Content starts

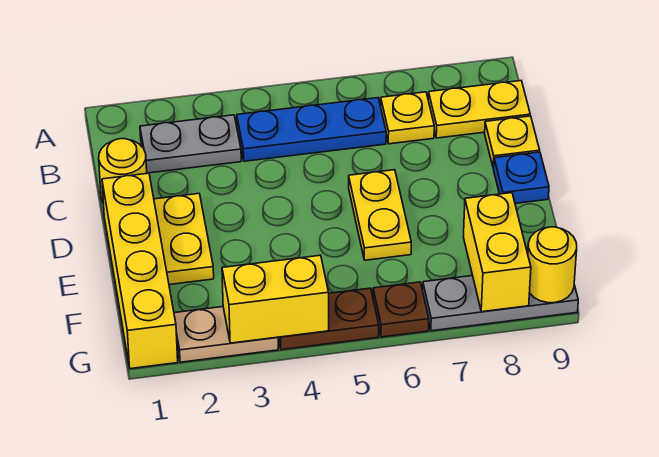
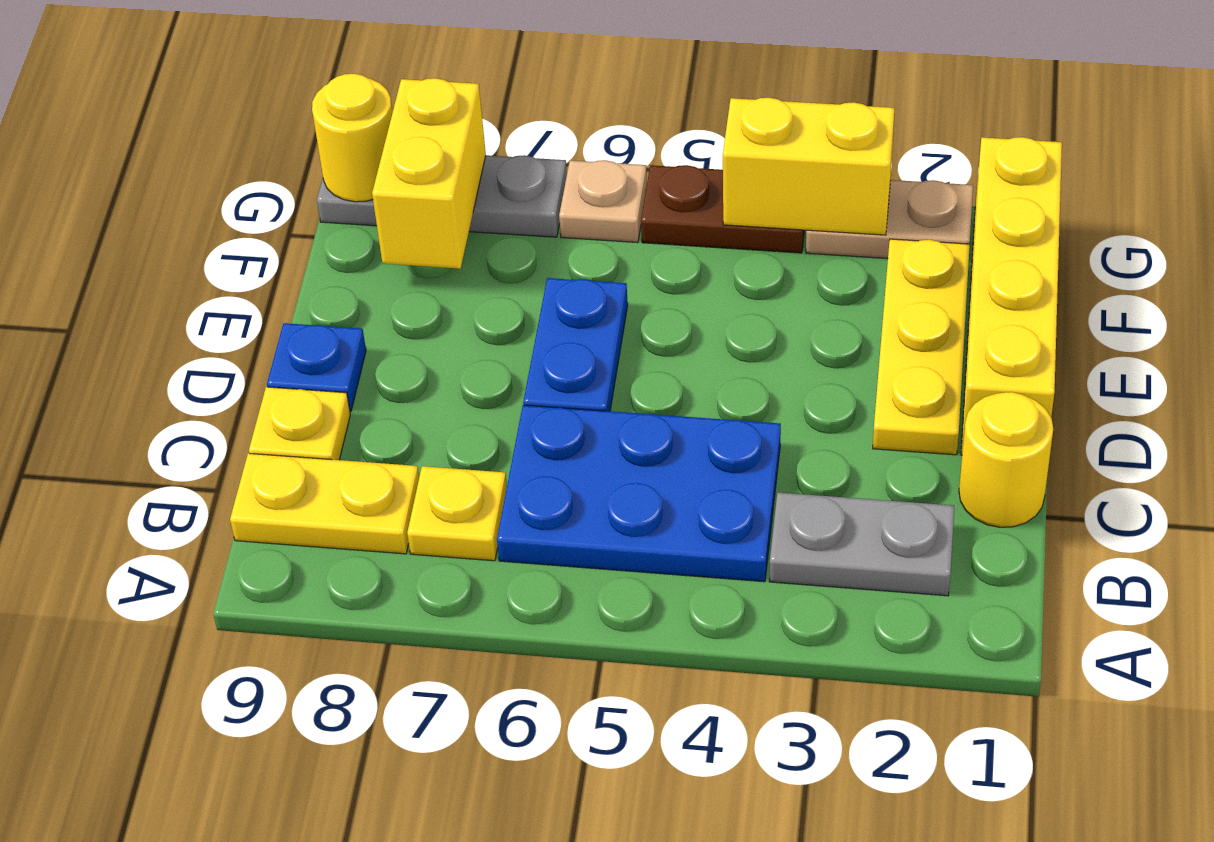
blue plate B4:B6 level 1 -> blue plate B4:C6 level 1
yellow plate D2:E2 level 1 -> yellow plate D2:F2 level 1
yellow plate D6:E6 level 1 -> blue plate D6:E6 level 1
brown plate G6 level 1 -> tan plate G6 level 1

Content ends
Content starts

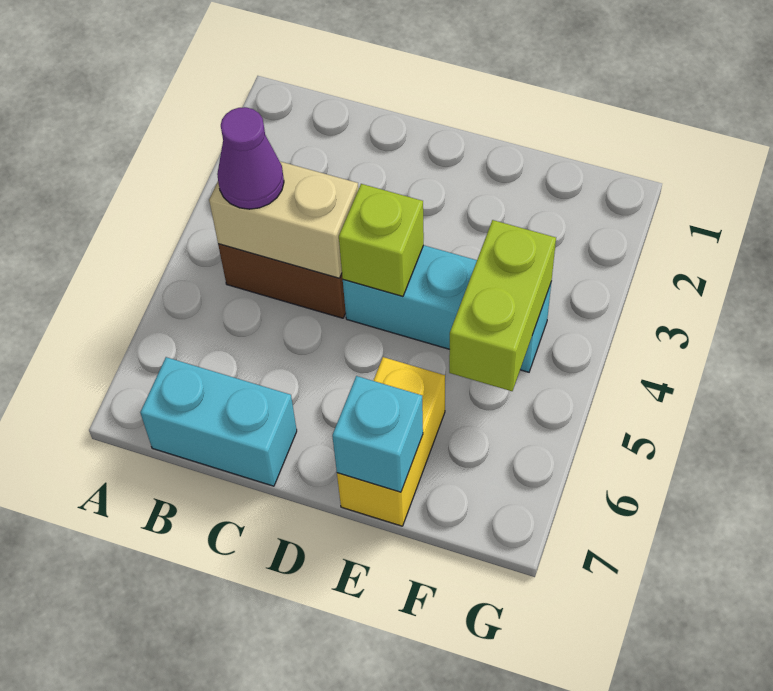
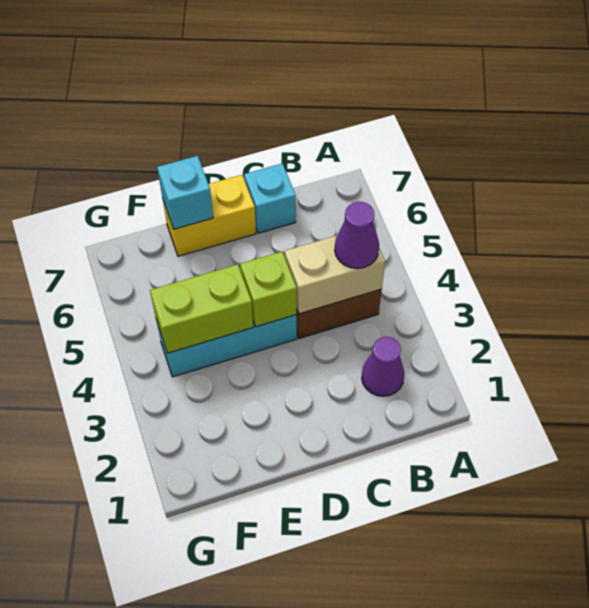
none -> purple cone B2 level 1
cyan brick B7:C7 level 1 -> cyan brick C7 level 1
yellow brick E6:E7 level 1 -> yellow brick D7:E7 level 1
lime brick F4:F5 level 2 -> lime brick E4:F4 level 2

Content ends

** Exercise details **
Within the material above, output exactly the lines from the one with "yellow plate D2:E2" through the one with "brown plate G6", end lines included, and nothing besides.

** Output **
yellow plate D2:E2 level 1 -> yellow plate D2:F2 level 1
yellow plate D6:E6 level 1 -> blue plate D6:E6 level 1
brown plate G6 level 1 -> tan plate G6 level 1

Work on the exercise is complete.